Below are records with pictures. Transcribe exactly, and only, the lines from the line with "blue line: (24, 50) -> (25, 67), moved" to the line with "black triangle: (239, 332)", both ends included, but not the pictures.

(Records for processing)

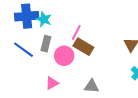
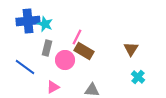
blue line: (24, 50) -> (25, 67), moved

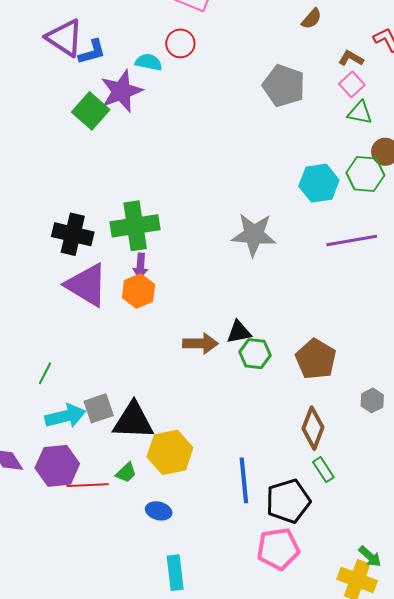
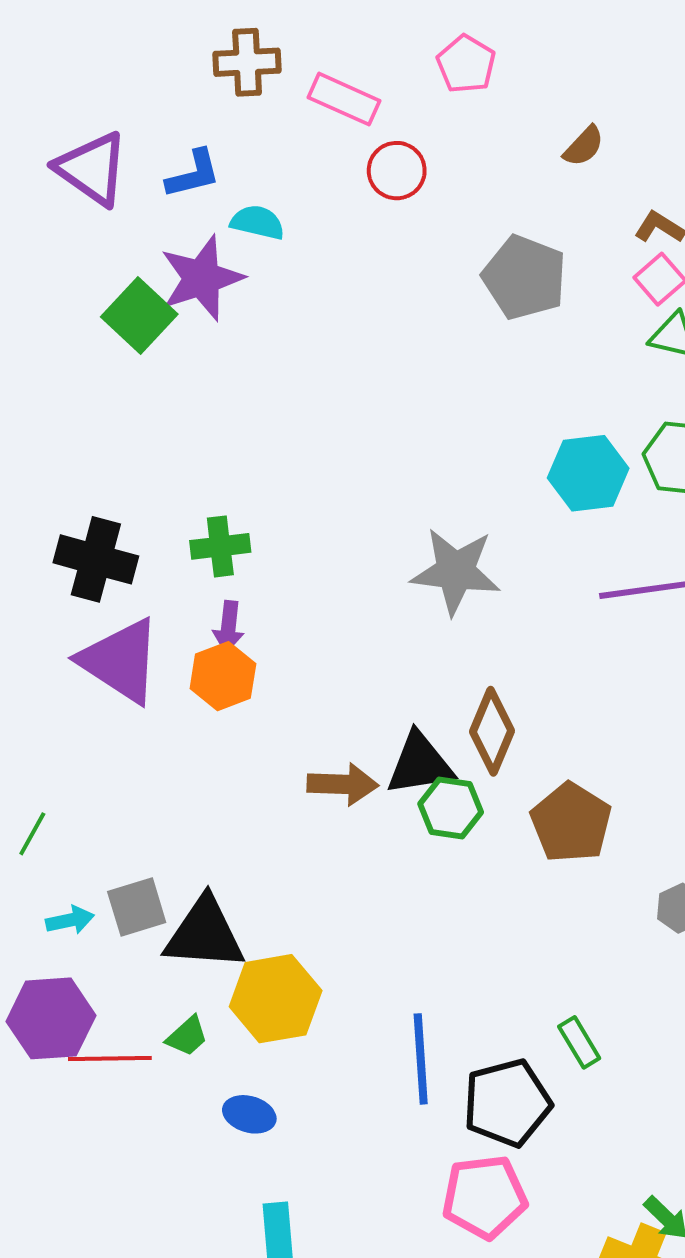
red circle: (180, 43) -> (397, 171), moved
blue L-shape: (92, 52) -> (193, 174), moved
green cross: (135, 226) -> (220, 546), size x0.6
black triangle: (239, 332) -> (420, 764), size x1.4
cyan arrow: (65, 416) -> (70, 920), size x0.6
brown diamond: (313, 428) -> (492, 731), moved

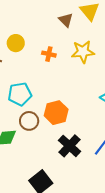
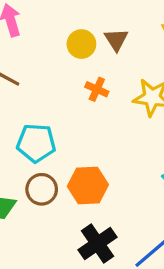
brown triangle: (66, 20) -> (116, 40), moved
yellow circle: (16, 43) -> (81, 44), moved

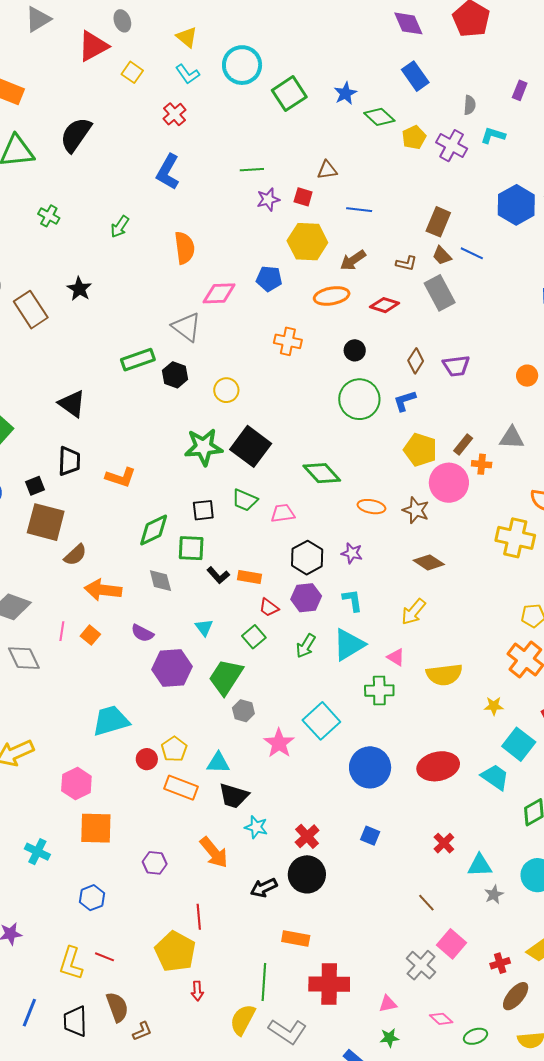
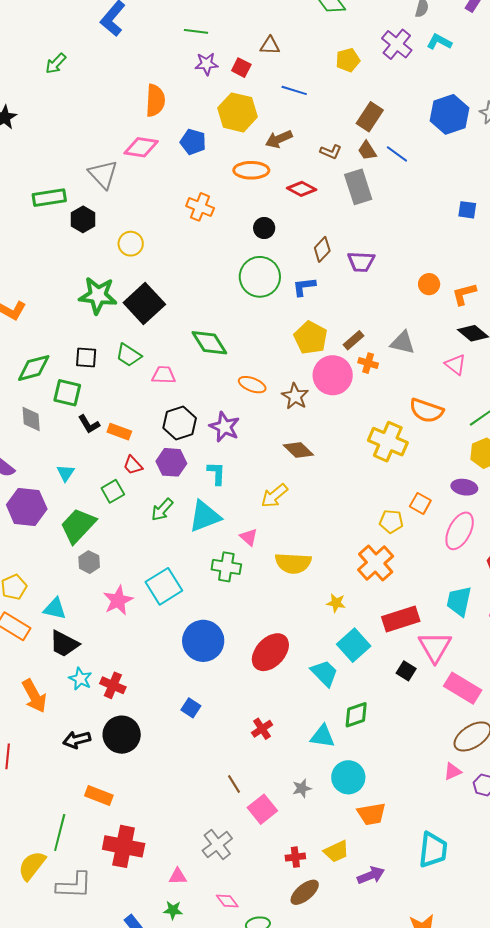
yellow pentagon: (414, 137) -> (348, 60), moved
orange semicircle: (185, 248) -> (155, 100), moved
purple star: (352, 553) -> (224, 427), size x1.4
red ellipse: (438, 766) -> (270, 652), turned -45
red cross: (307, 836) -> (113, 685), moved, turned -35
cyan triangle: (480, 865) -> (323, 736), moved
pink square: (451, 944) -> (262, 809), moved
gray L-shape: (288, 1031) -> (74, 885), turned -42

(End Records for processing)
(Records for processing)

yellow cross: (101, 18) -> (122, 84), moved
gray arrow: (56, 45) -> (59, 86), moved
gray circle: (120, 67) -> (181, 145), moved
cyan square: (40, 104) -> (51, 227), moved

(End Records for processing)
(Records for processing)

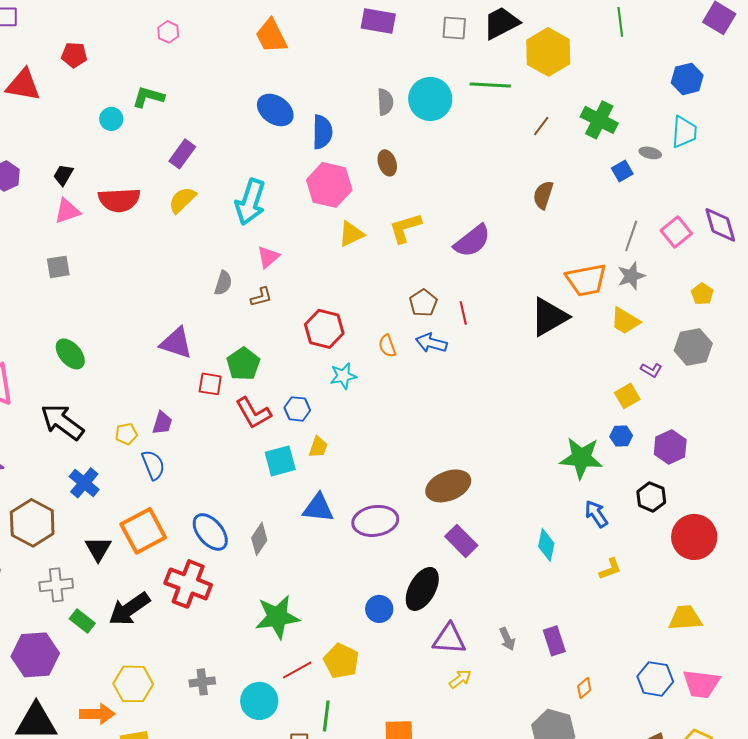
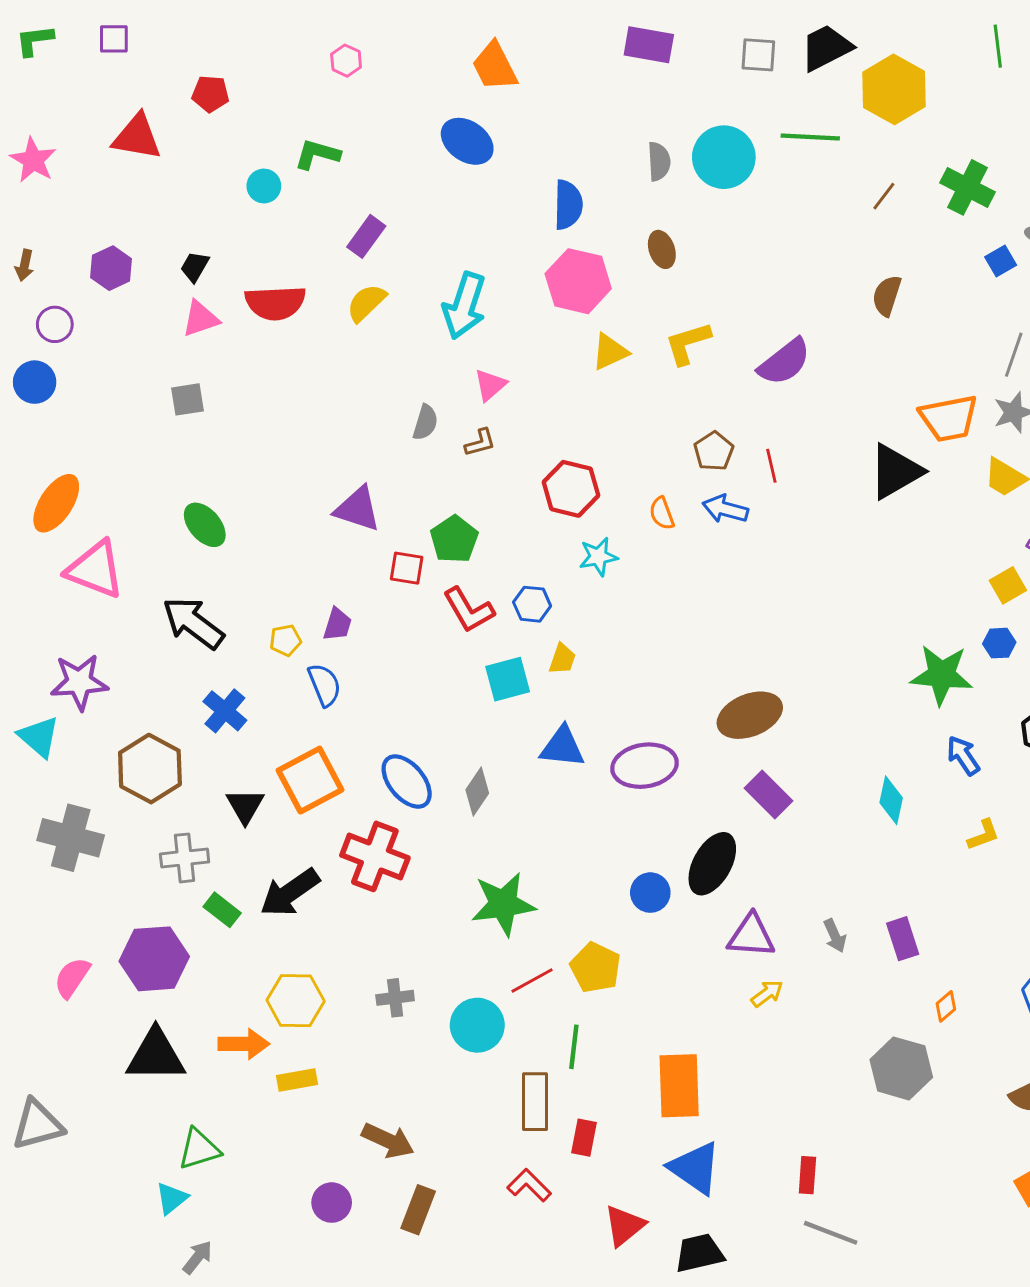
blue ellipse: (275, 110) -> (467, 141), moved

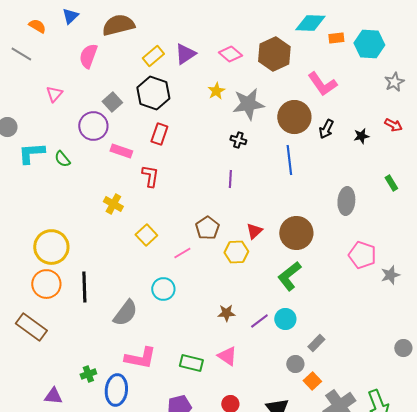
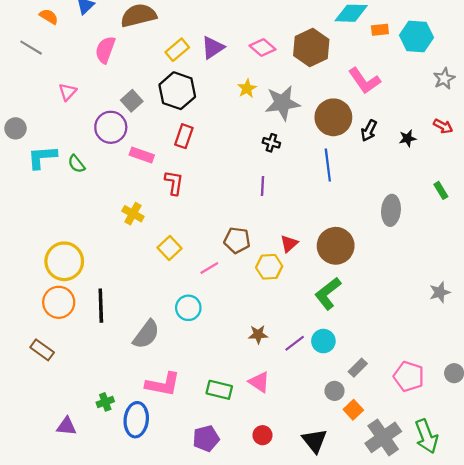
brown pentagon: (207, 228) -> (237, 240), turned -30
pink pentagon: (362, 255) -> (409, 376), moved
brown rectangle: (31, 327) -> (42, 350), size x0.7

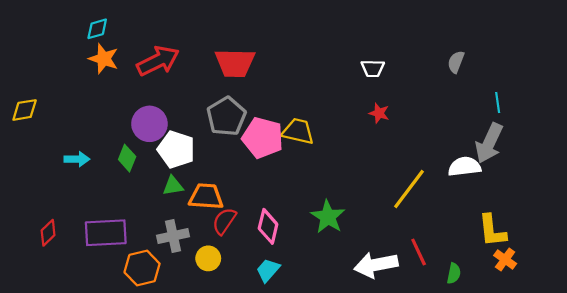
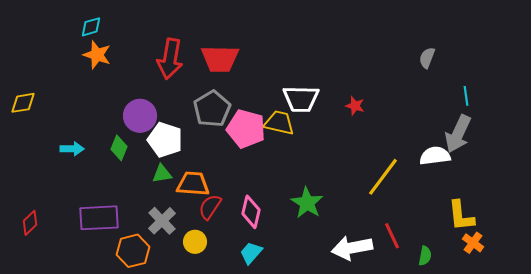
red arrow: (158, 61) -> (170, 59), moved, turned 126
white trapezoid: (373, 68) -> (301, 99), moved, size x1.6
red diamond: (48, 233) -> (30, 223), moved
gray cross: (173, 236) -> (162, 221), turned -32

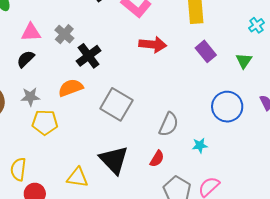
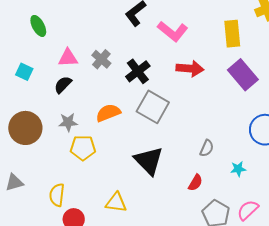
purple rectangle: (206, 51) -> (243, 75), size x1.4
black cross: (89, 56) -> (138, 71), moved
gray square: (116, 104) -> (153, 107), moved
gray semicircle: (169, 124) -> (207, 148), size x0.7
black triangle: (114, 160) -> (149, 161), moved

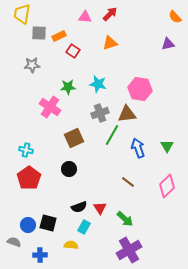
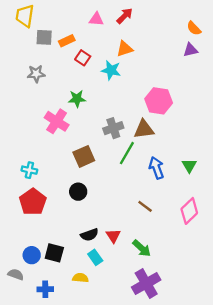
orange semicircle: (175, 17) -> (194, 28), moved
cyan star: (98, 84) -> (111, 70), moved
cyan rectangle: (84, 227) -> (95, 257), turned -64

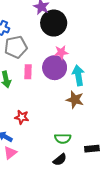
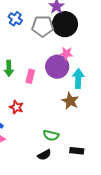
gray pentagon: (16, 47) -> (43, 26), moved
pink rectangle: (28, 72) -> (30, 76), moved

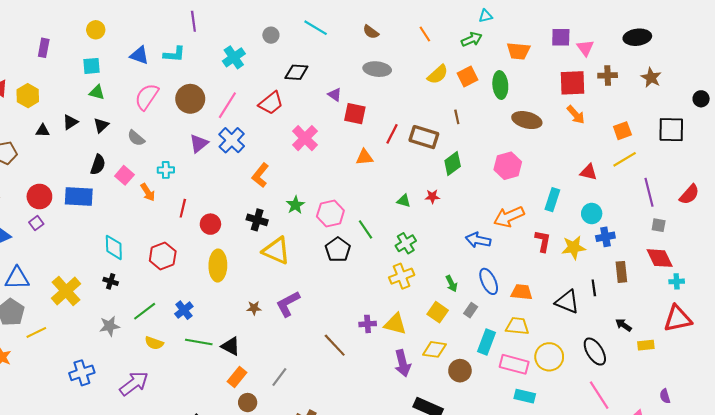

(End Records for processing)

#### Task answer:
blue line: (24, 50) -> (25, 67), moved

red circle: (180, 43) -> (397, 171), moved
blue L-shape: (92, 52) -> (193, 174), moved
green cross: (135, 226) -> (220, 546), size x0.6
black triangle: (239, 332) -> (420, 764), size x1.4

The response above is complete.